Work task: Reproduce each record exactly. The pictures should be skipped.

○ ○ ○ ○

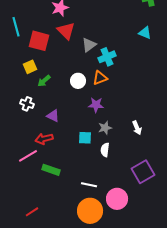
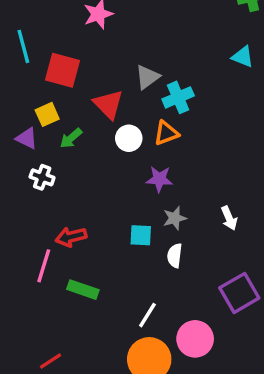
red triangle: (66, 31) -> (108, 104), moved
purple triangle: (53, 116) -> (27, 138), moved
pink line: (28, 156) -> (44, 266), turned -42
white line: (89, 185) -> (147, 315), turned -70

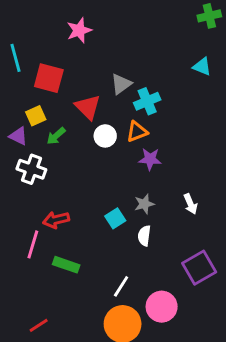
white cross: (42, 177) -> (31, 169), size x1.4
purple star: (159, 179) -> (150, 159), moved
cyan square: (141, 235) -> (115, 218), turned -36

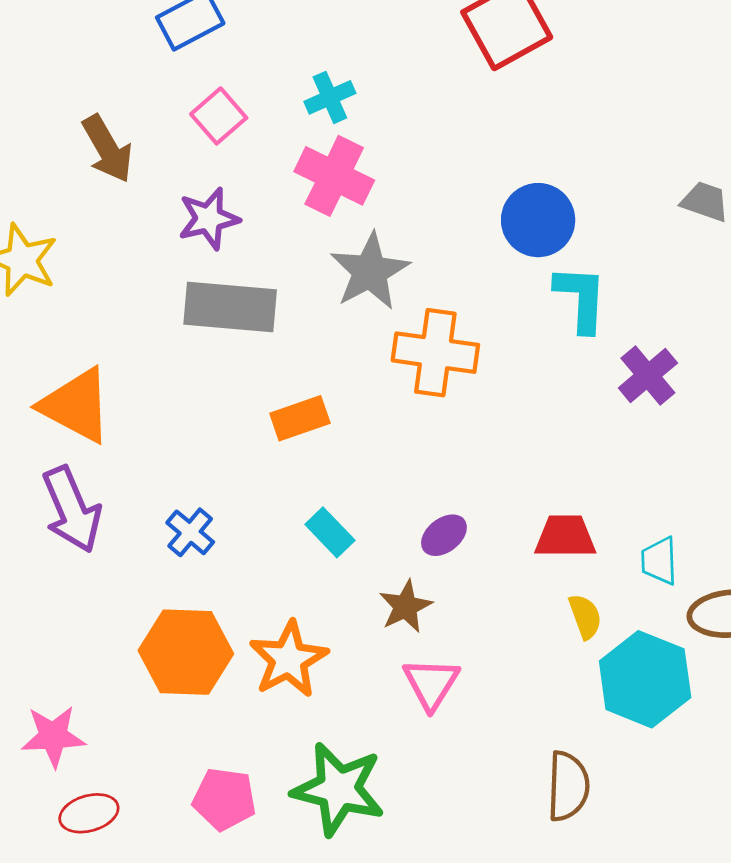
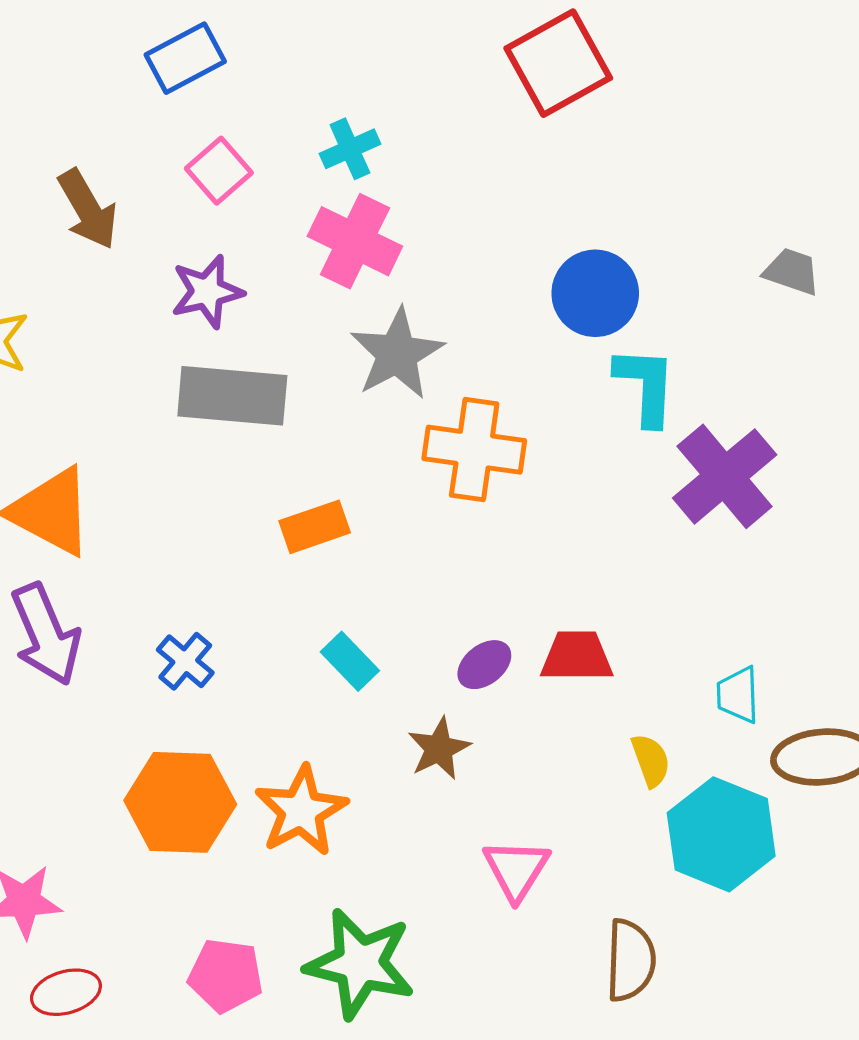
purple cross: (648, 375) -> (725, 476), size x1.5
red trapezoid: (565, 537) -> (577, 656), moved
pink triangle: (431, 684) -> (516, 870), moved

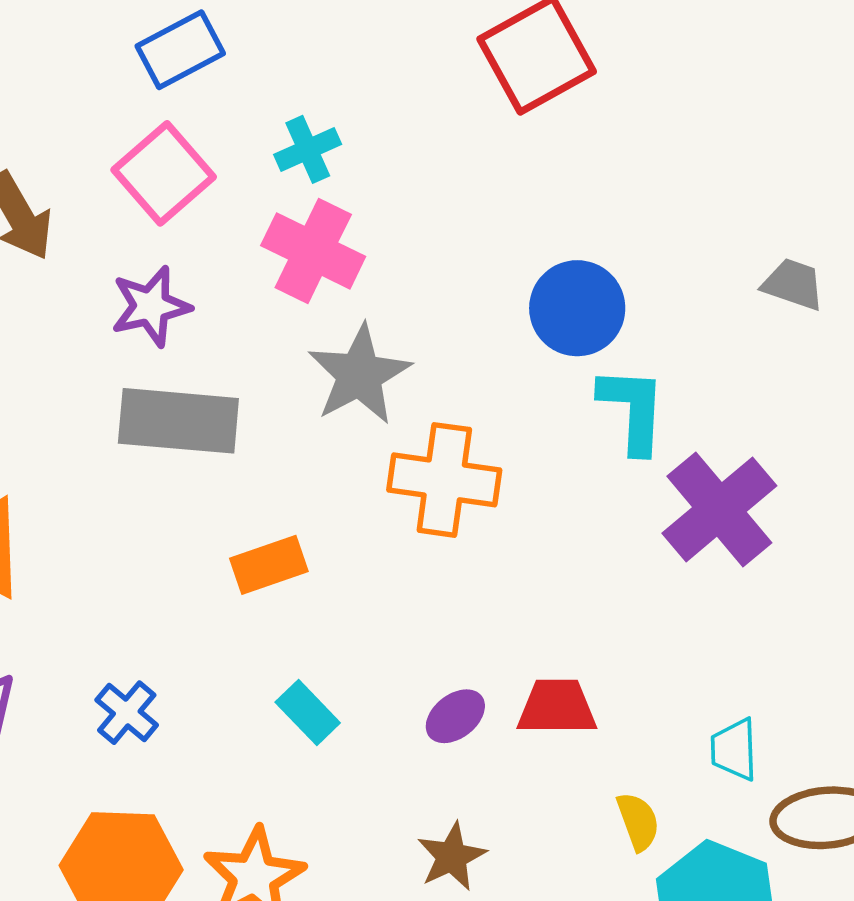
blue rectangle: (185, 58) -> (180, 50), moved
pink square: (219, 171) -> (164, 173), size x1.4
brown star: (439, 749) -> (452, 857), moved

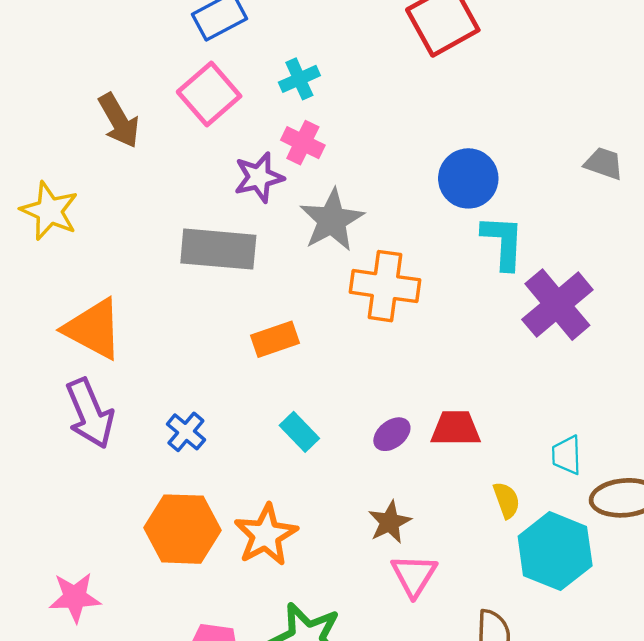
pink cross: (313, 251) -> (303, 143), size x0.7
purple star: (151, 306) -> (259, 177), moved

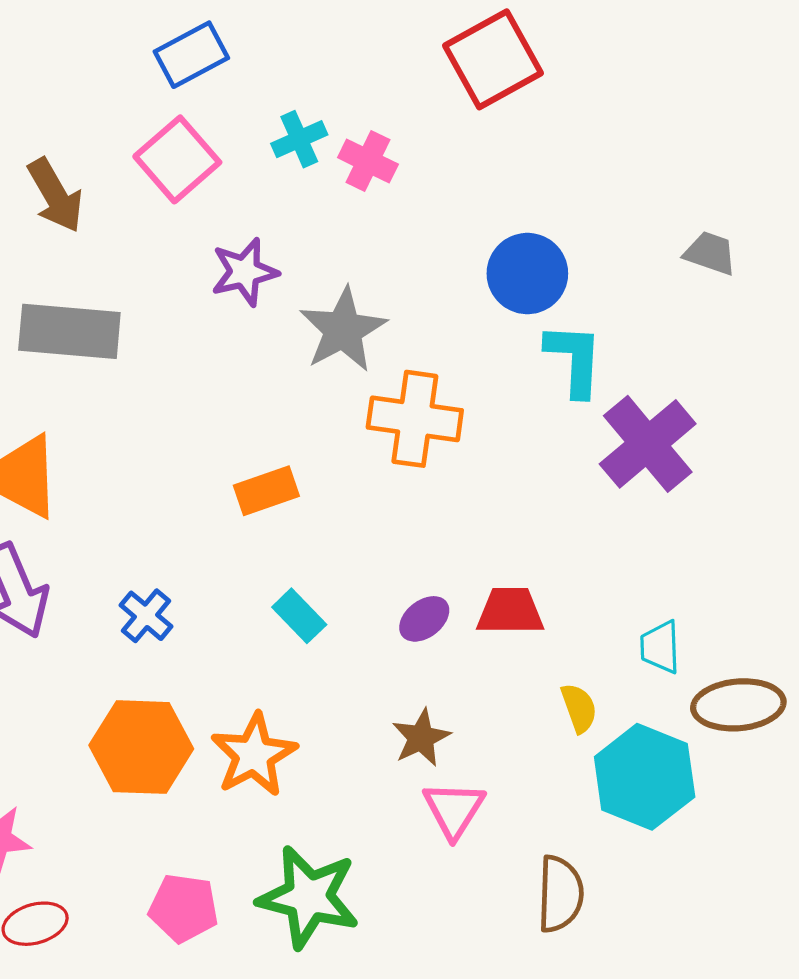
pink cross: (303, 143) -> (368, 161), moved
gray rectangle: (218, 249) -> (69, 331), moved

○ ○ ○ ○

Reply to the task:
red triangle: (66, 31) -> (108, 104), moved
purple triangle: (53, 116) -> (27, 138), moved
pink line: (28, 156) -> (44, 266), turned -42
white line: (89, 185) -> (147, 315), turned -70

white cross: (42, 177) -> (31, 169), size x1.4
purple star: (159, 179) -> (150, 159), moved
cyan square: (141, 235) -> (115, 218), turned -36

purple cross: (648, 375) -> (725, 476), size x1.5
red trapezoid: (565, 537) -> (577, 656), moved
pink triangle: (431, 684) -> (516, 870), moved

blue rectangle: (185, 58) -> (180, 50), moved
pink square: (219, 171) -> (164, 173), size x1.4
brown star: (439, 749) -> (452, 857), moved

pink cross: (313, 251) -> (303, 143), size x0.7
purple star: (151, 306) -> (259, 177), moved

pink cross: (303, 143) -> (368, 161), moved
gray rectangle: (218, 249) -> (69, 331), moved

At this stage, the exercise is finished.